» REQUIRED WORK: Go through the data below and return each line containing the word "cyan".

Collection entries
---------------

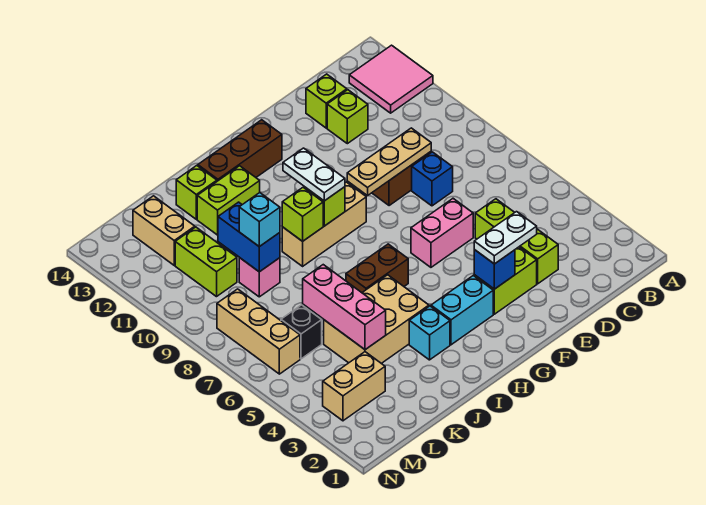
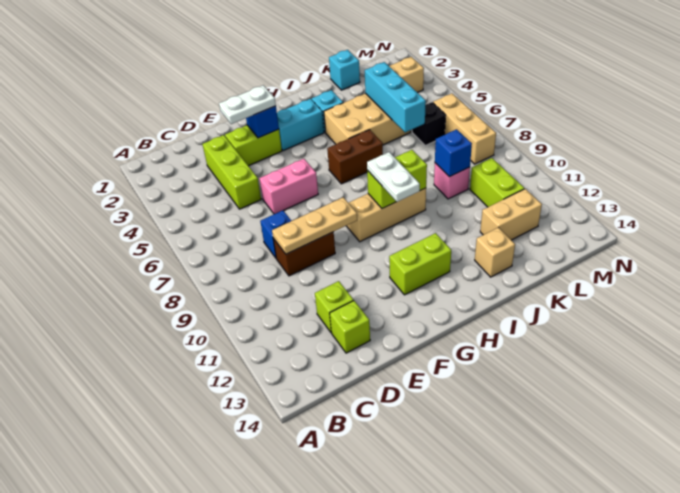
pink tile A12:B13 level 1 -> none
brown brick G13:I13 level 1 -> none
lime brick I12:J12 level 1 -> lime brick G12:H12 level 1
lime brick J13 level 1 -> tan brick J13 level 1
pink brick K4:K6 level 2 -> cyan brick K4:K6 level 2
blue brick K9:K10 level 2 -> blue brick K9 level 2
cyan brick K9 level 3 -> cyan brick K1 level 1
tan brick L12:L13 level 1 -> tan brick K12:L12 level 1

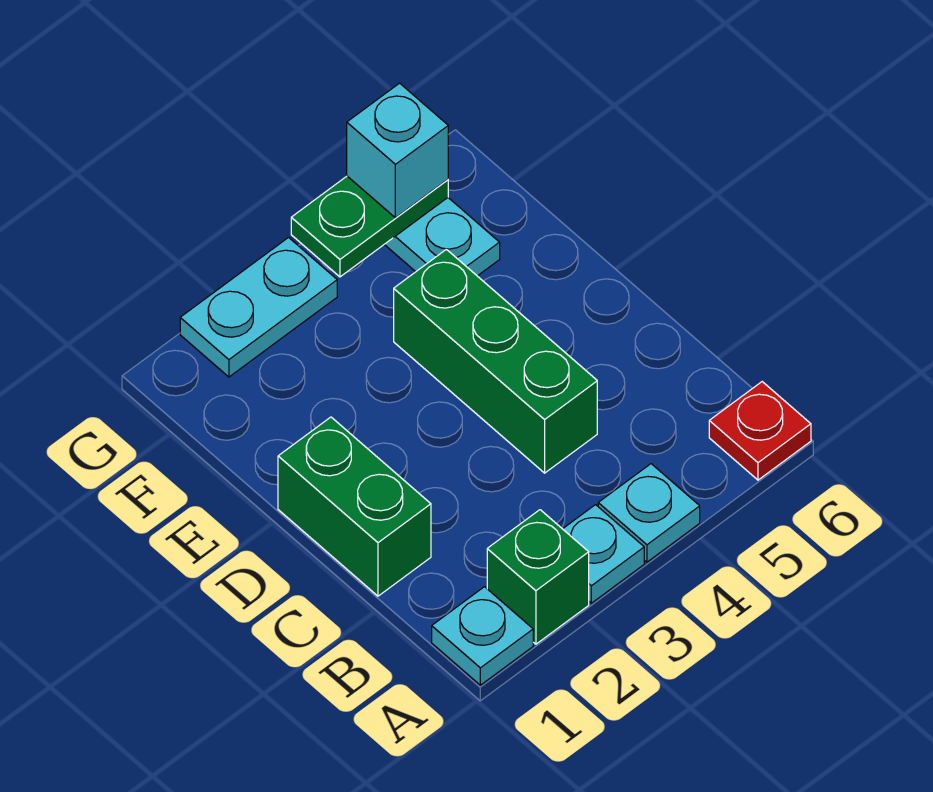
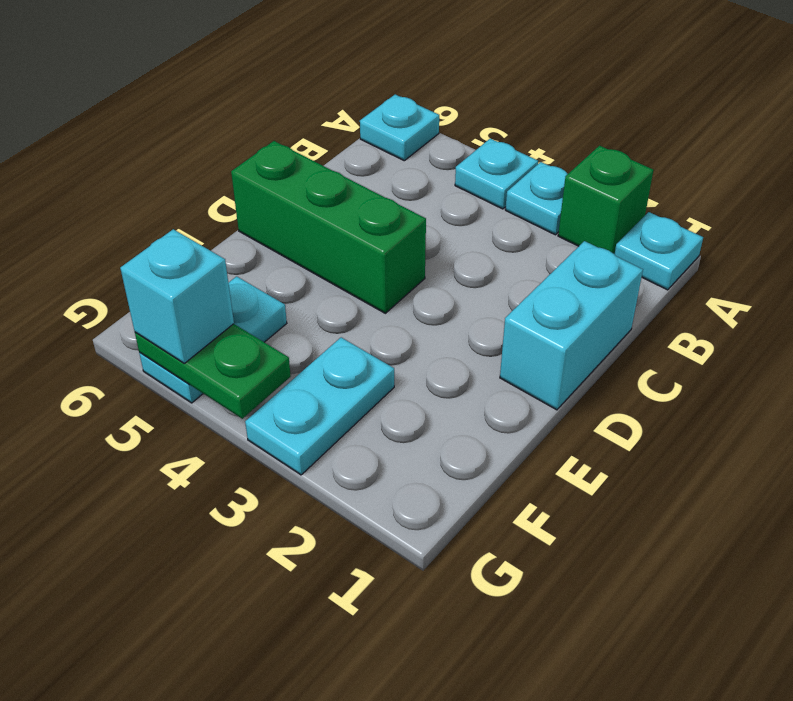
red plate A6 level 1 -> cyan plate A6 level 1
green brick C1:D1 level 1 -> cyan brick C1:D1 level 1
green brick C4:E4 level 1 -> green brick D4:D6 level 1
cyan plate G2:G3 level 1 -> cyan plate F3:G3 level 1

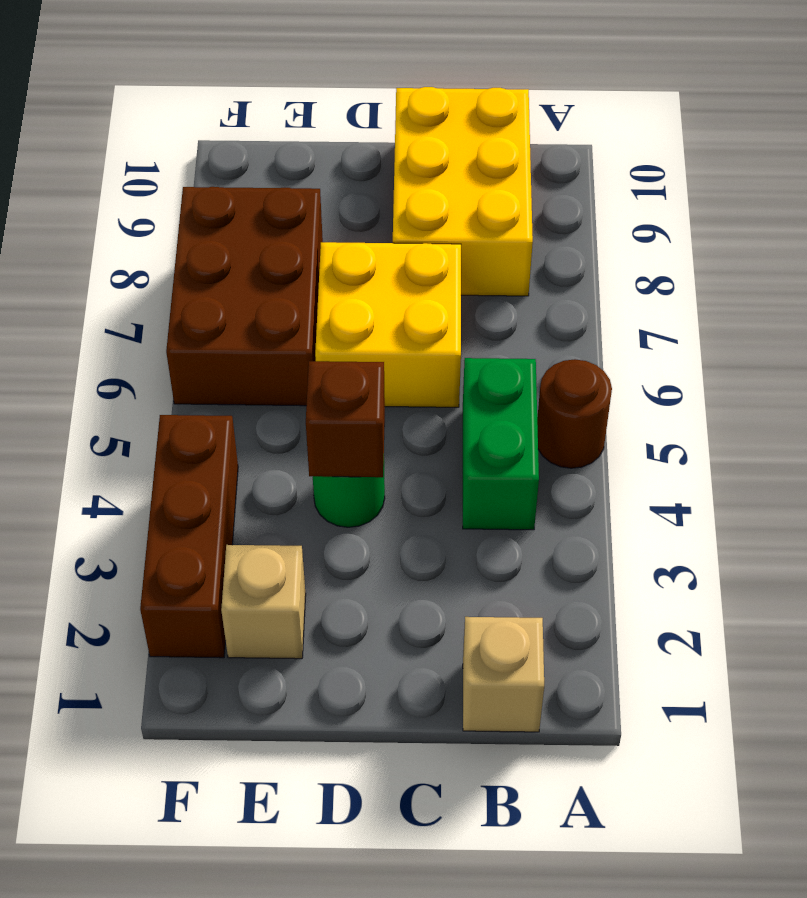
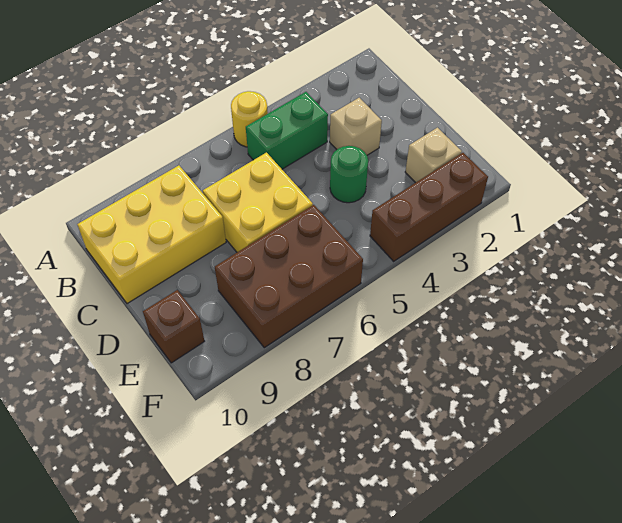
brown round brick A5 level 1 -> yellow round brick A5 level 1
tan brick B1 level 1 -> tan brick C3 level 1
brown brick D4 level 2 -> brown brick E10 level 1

---------------

» SOLUTION:
pink brick K4:K6 level 2 -> cyan brick K4:K6 level 2
cyan brick K9 level 3 -> cyan brick K1 level 1
red plate A6 level 1 -> cyan plate A6 level 1
green brick C1:D1 level 1 -> cyan brick C1:D1 level 1
cyan plate G2:G3 level 1 -> cyan plate F3:G3 level 1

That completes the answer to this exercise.